_Problem statement_
Pick each line containing "none" out of the records.

........

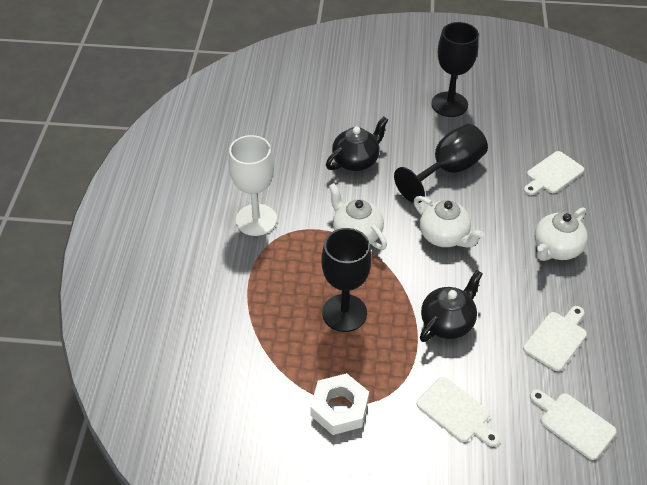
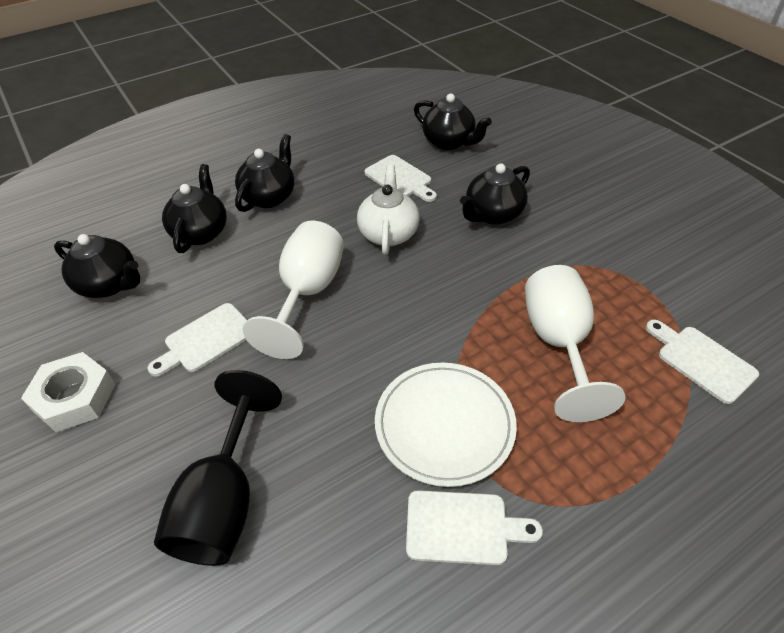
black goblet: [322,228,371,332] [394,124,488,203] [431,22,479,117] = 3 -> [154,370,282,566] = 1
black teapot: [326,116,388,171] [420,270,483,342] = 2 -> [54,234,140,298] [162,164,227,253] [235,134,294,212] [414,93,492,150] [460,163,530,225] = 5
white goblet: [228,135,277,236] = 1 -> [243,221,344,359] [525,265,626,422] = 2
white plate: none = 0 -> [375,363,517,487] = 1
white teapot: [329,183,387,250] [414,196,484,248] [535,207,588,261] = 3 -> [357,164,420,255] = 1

........

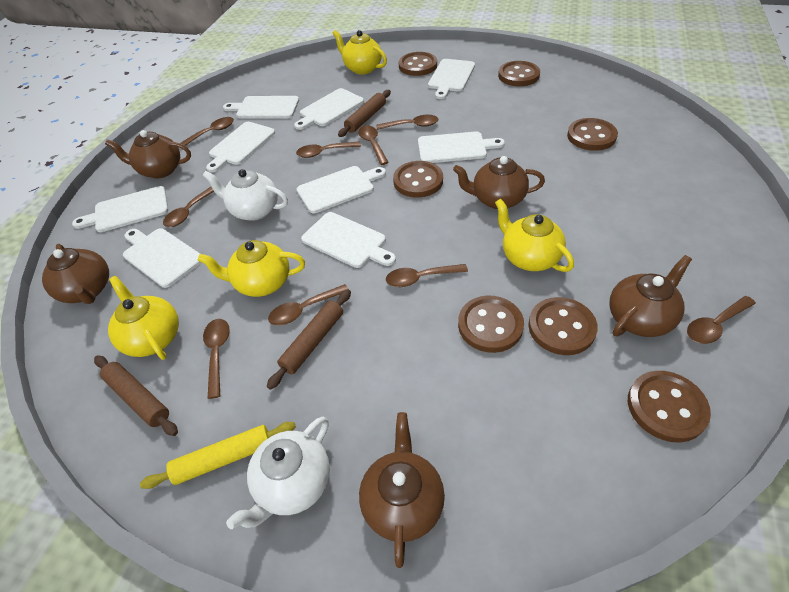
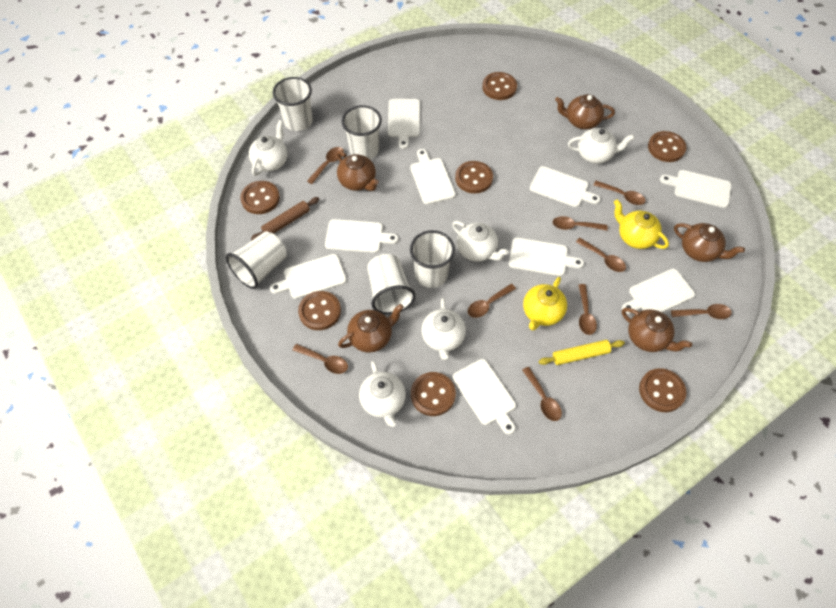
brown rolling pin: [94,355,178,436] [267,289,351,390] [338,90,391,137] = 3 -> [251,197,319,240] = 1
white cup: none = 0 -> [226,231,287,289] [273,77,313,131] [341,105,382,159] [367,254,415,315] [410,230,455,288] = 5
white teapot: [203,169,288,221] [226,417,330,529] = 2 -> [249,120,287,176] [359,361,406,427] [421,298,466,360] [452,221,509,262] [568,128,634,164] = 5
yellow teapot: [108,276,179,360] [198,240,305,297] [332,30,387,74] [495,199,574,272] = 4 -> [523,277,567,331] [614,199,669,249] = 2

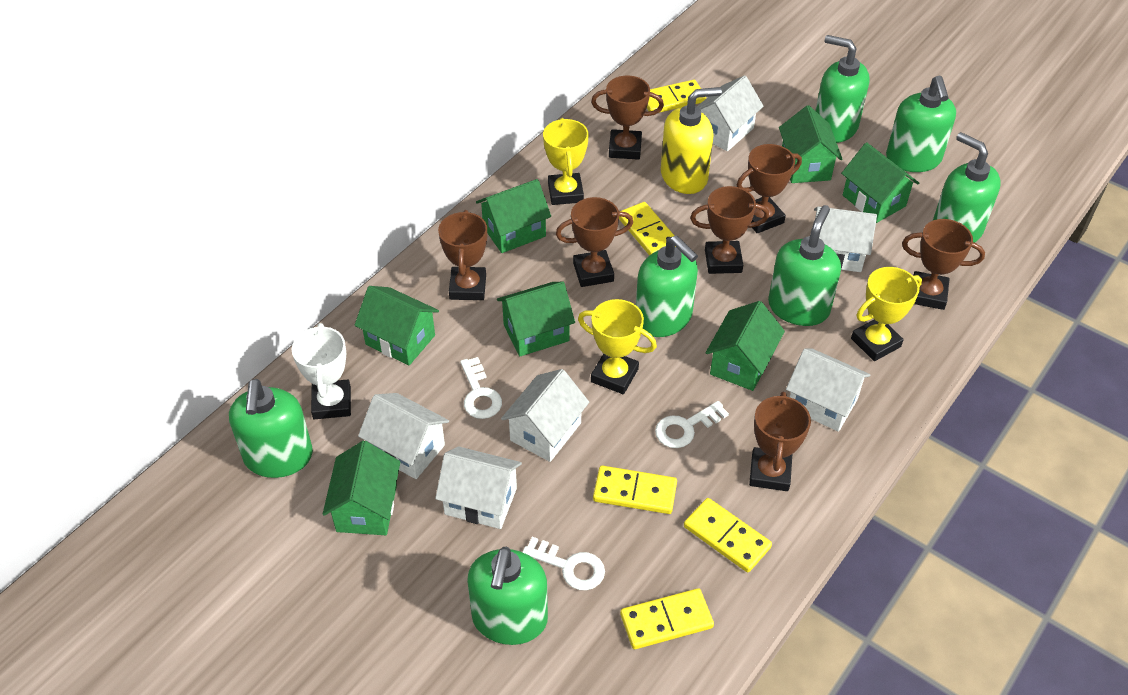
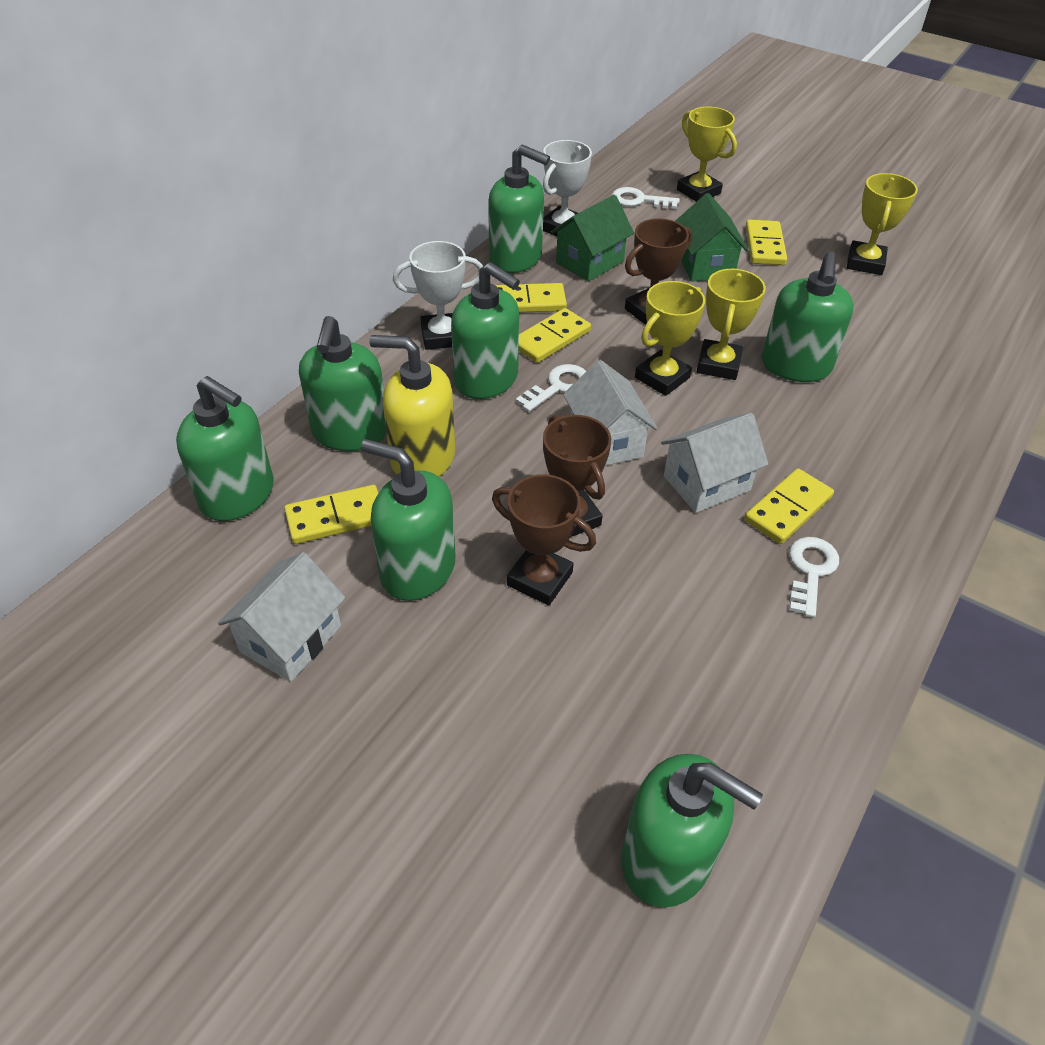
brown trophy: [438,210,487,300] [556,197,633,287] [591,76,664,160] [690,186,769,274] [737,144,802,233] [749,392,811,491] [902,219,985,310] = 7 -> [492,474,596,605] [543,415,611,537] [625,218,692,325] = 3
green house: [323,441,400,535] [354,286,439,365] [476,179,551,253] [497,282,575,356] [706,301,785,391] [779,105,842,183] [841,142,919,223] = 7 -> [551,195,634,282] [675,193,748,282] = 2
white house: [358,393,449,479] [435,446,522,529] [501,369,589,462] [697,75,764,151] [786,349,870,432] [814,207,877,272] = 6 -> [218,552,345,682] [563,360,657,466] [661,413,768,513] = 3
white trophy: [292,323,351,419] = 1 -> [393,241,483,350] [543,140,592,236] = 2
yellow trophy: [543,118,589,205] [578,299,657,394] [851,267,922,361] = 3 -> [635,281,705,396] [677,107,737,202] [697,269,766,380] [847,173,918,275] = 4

........

_Answer section_
white plate: none = 0 -> [375,363,517,487] = 1
white cup: none = 0 -> [226,231,287,289] [273,77,313,131] [341,105,382,159] [367,254,415,315] [410,230,455,288] = 5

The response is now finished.